EXERCISE AIM | Each line of the data below should be restated exactly, with images left out.

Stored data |
———
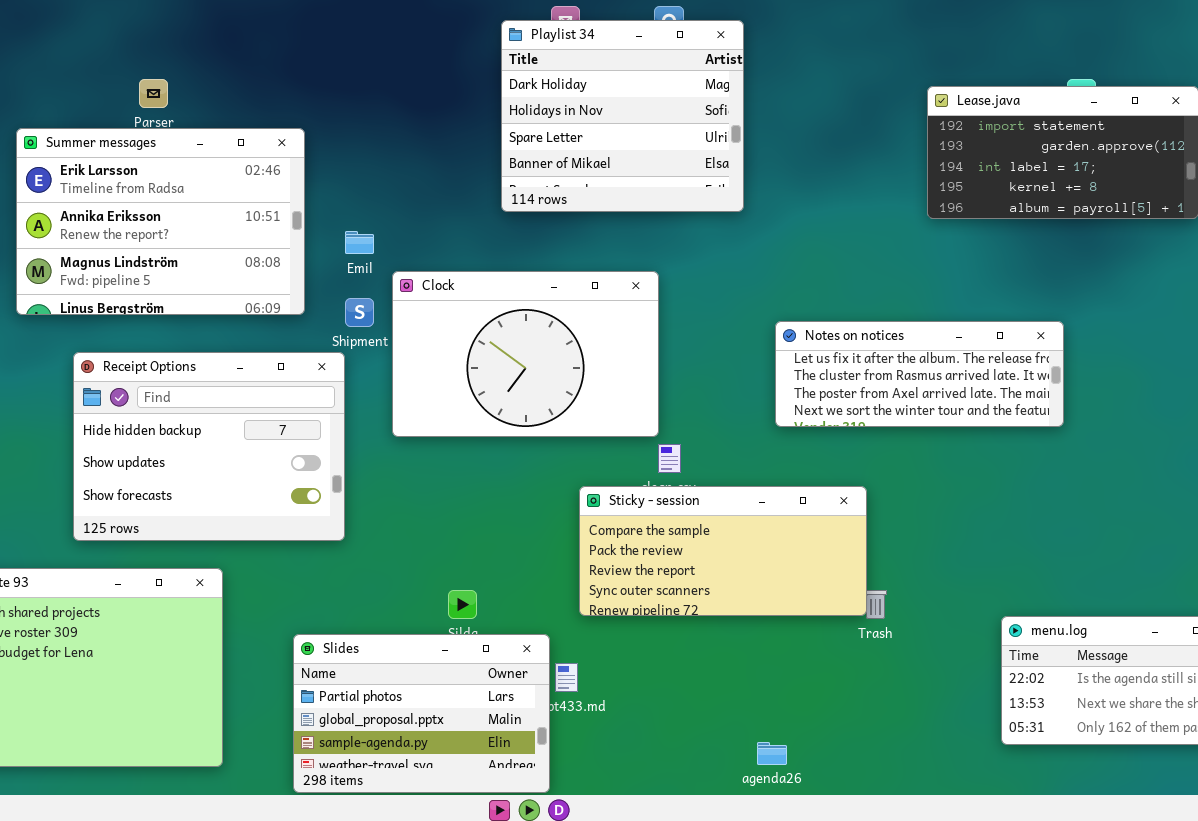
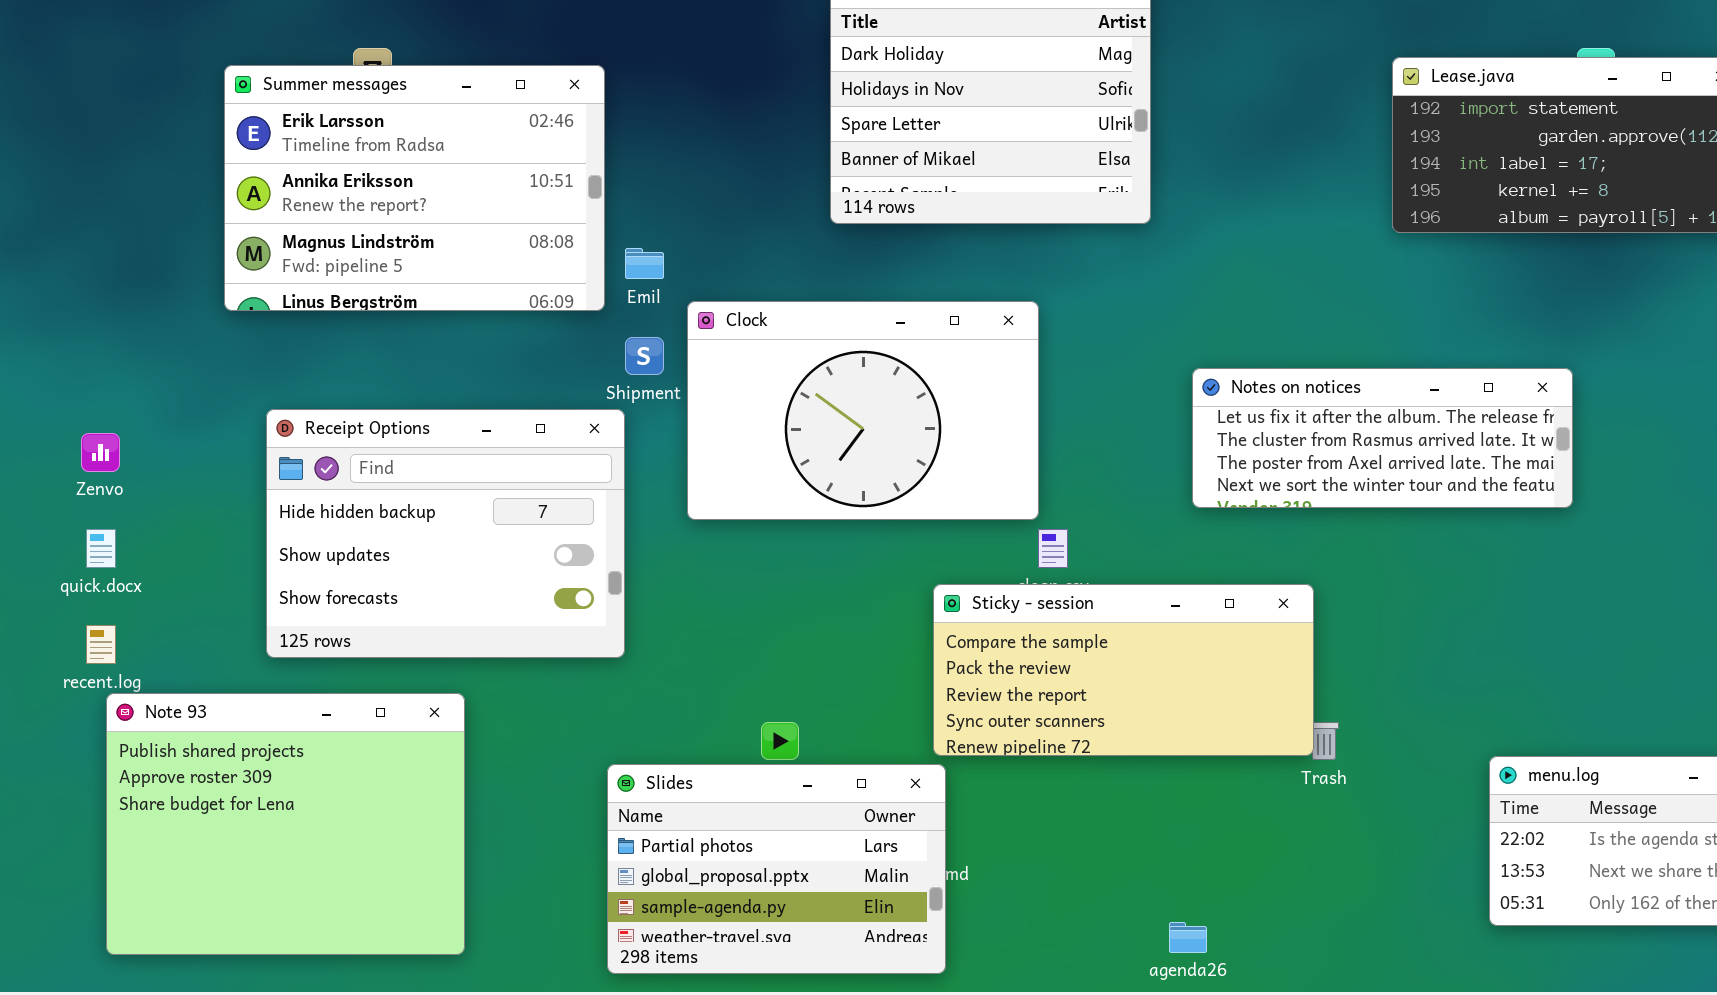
Summer messages: [16,128,305,315] -> [224,65,605,311], moved
Slides: [293,634,550,793] -> [607,764,946,974], moved

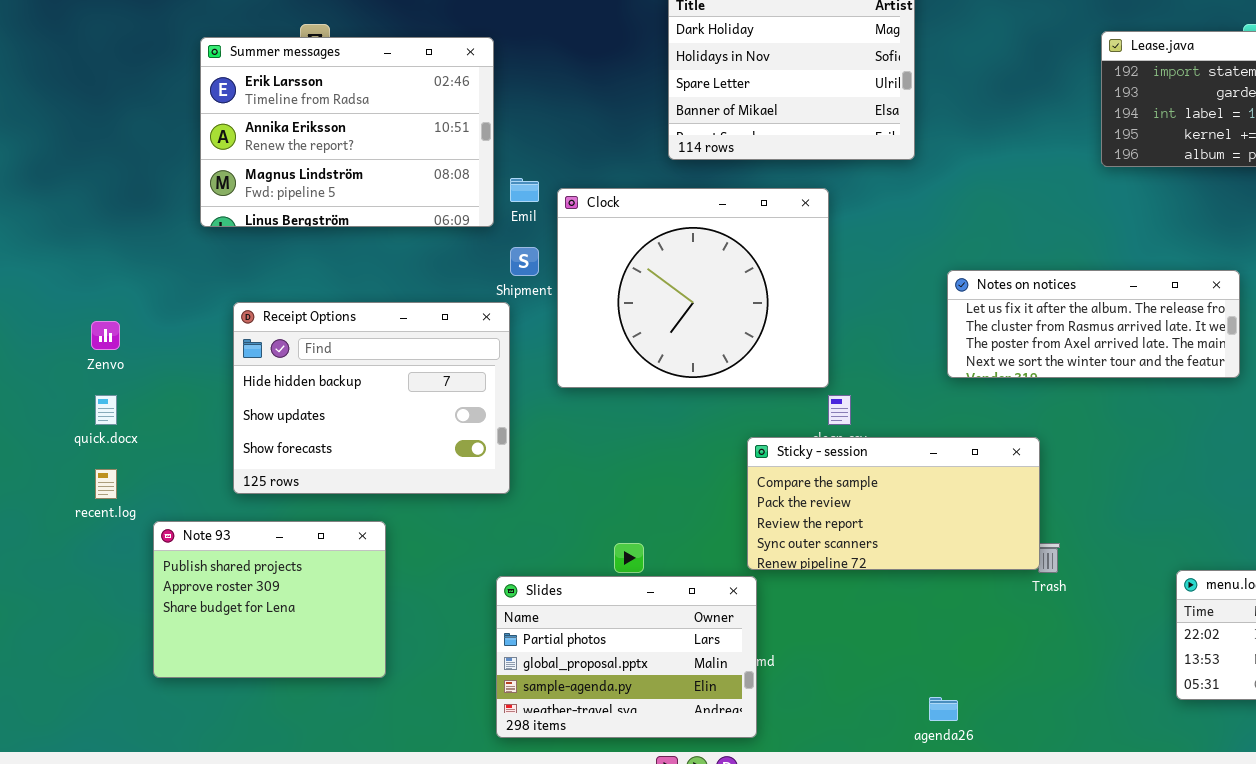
Clock: [687,301,1039,520] -> [557,188,829,388], resized
Note 93: [106,693,465,955] -> [153,521,386,678], resized

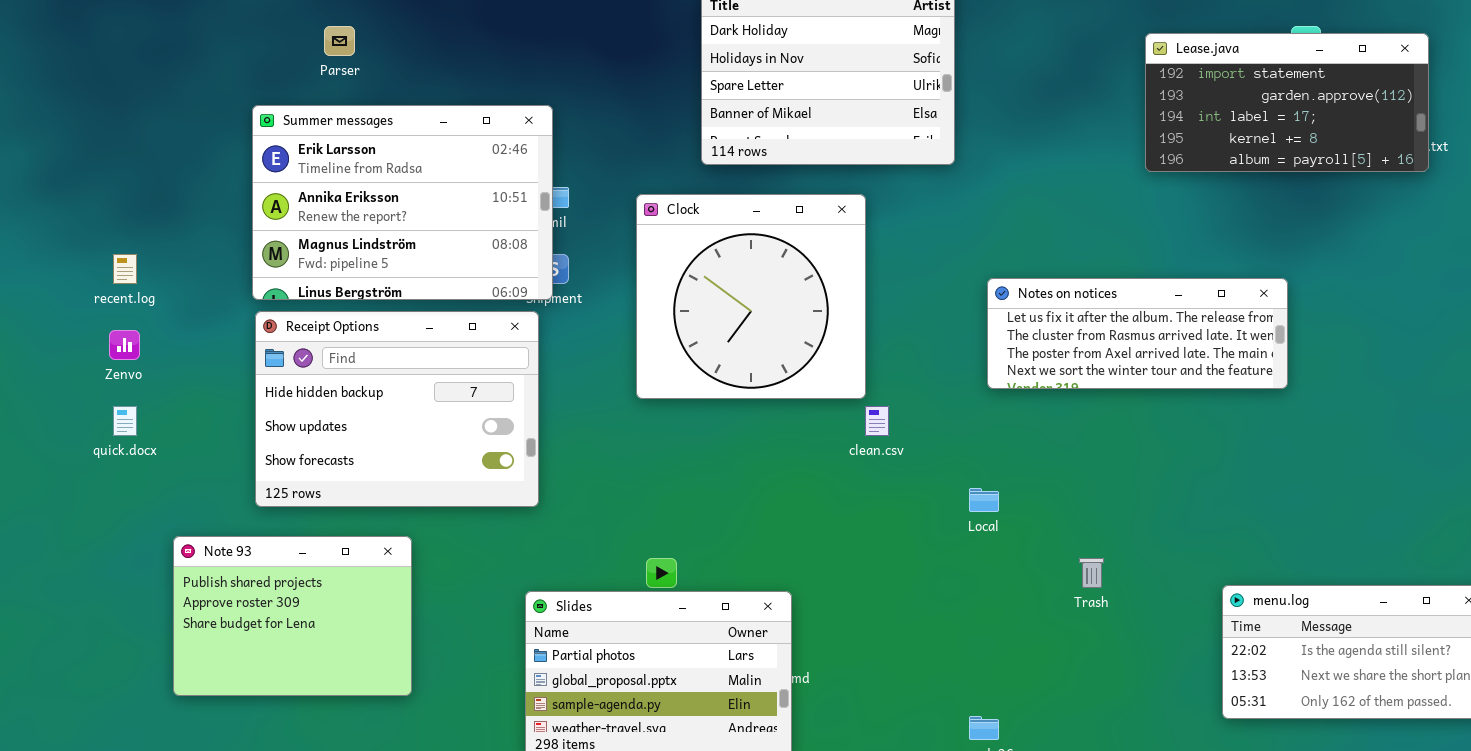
Summer messages: [200,37,494,227] -> [252,105,553,300], moved
Clock: [557,188,829,388] -> [636,194,866,399], resized
Sticky - session: [747,437,1040,570] -> none, closed
recent.log: [95,469,117,499] -> [113,254,137,284], moved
———
RESPONSE |
Summer messages: [16,128,305,315] -> [224,65,605,311], moved
Slides: [293,634,550,793] -> [607,764,946,974], moved

Clock: [687,301,1039,520] -> [557,188,829,388], resized
Note 93: [106,693,465,955] -> [153,521,386,678], resized

Summer messages: [200,37,494,227] -> [252,105,553,300], moved
Clock: [557,188,829,388] -> [636,194,866,399], resized
Sticky - session: [747,437,1040,570] -> none, closed
recent.log: [95,469,117,499] -> [113,254,137,284], moved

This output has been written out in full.